======== Dostarczone wpisy ========

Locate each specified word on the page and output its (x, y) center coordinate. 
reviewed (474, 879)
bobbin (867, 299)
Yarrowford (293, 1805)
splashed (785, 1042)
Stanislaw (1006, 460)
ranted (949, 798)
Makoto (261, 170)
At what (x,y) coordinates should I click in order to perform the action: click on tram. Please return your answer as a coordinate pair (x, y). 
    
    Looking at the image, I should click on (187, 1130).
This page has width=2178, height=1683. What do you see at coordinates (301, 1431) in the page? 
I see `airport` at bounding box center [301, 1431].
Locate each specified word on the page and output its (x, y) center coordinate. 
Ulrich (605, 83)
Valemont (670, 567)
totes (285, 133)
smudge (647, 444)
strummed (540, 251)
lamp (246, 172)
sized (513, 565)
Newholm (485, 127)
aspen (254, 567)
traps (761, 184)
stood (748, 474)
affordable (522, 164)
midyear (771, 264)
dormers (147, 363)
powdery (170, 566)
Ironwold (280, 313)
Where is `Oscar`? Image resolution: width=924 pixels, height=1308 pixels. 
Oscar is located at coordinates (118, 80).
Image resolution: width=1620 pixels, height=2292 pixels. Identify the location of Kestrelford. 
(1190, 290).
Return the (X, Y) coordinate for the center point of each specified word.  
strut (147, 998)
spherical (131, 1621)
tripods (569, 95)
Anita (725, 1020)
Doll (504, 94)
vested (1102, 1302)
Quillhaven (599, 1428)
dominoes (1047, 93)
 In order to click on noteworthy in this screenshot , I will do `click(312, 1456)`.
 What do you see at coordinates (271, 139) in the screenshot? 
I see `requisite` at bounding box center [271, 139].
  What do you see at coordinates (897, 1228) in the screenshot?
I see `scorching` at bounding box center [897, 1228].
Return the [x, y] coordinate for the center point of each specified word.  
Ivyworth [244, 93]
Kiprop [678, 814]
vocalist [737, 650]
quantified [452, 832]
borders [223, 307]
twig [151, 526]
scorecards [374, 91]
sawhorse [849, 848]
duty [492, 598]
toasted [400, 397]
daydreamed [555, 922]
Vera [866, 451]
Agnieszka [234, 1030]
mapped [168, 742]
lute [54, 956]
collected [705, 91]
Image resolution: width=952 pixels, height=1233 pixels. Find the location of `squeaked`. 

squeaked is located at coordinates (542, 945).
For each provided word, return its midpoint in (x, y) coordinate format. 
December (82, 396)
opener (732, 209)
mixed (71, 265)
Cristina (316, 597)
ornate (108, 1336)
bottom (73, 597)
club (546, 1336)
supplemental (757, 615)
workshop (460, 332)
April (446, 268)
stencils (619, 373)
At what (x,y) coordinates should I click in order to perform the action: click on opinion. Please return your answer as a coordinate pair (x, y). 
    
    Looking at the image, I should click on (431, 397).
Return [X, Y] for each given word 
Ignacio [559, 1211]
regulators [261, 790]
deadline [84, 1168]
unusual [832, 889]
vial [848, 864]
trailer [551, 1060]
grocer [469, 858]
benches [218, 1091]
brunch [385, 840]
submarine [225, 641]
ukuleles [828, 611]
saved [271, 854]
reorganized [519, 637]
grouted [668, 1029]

========

Odtwórz dokładnie wszystkie powyższe wpisy, wiersz po wierszu, bez żadnych zmian.

- **Gotowe ćwiczenie**:
Locate each specified word on the page and output its (x, y) center coordinate. 
reviewed (474, 879)
bobbin (867, 299)
Yarrowford (293, 1805)
splashed (785, 1042)
Stanislaw (1006, 460)
ranted (949, 798)
Makoto (261, 170)
At what (x,y) coordinates should I click in order to perform the action: click on tram. Please return your answer as a coordinate pair (x, y). 
    
    Looking at the image, I should click on (187, 1130).
This page has width=2178, height=1683. What do you see at coordinates (301, 1431) in the page? 
I see `airport` at bounding box center [301, 1431].
Locate each specified word on the page and output its (x, y) center coordinate. 
Ulrich (605, 83)
Valemont (670, 567)
totes (285, 133)
smudge (647, 444)
strummed (540, 251)
lamp (246, 172)
sized (513, 565)
Newholm (485, 127)
aspen (254, 567)
traps (761, 184)
stood (748, 474)
affordable (522, 164)
midyear (771, 264)
dormers (147, 363)
powdery (170, 566)
Ironwold (280, 313)
Where is `Oscar`? Image resolution: width=924 pixels, height=1308 pixels. 
Oscar is located at coordinates (118, 80).
Image resolution: width=1620 pixels, height=2292 pixels. Identify the location of Kestrelford. 
(1190, 290).
Return the (X, Y) coordinate for the center point of each specified word.  
strut (147, 998)
spherical (131, 1621)
tripods (569, 95)
Anita (725, 1020)
Doll (504, 94)
vested (1102, 1302)
Quillhaven (599, 1428)
dominoes (1047, 93)
 In order to click on noteworthy in this screenshot , I will do `click(312, 1456)`.
 What do you see at coordinates (271, 139) in the screenshot? 
I see `requisite` at bounding box center [271, 139].
  What do you see at coordinates (897, 1228) in the screenshot?
I see `scorching` at bounding box center [897, 1228].
Return the [x, y] coordinate for the center point of each specified word.  
Ivyworth [244, 93]
Kiprop [678, 814]
vocalist [737, 650]
quantified [452, 832]
borders [223, 307]
twig [151, 526]
scorecards [374, 91]
sawhorse [849, 848]
duty [492, 598]
toasted [400, 397]
daydreamed [555, 922]
Vera [866, 451]
Agnieszka [234, 1030]
mapped [168, 742]
lute [54, 956]
collected [705, 91]
Image resolution: width=952 pixels, height=1233 pixels. Find the location of `squeaked`. 

squeaked is located at coordinates (542, 945).
For each provided word, return its midpoint in (x, y) coordinate format. 
December (82, 396)
opener (732, 209)
mixed (71, 265)
Cristina (316, 597)
ornate (108, 1336)
bottom (73, 597)
club (546, 1336)
supplemental (757, 615)
workshop (460, 332)
April (446, 268)
stencils (619, 373)
At what (x,y) coordinates should I click in order to perform the action: click on opinion. Please return your answer as a coordinate pair (x, y). 
    
    Looking at the image, I should click on (431, 397).
Return [X, Y] for each given word 
Ignacio [559, 1211]
regulators [261, 790]
deadline [84, 1168]
unusual [832, 889]
vial [848, 864]
trailer [551, 1060]
grocer [469, 858]
benches [218, 1091]
brunch [385, 840]
submarine [225, 641]
ukuleles [828, 611]
saved [271, 854]
reorganized [519, 637]
grouted [668, 1029]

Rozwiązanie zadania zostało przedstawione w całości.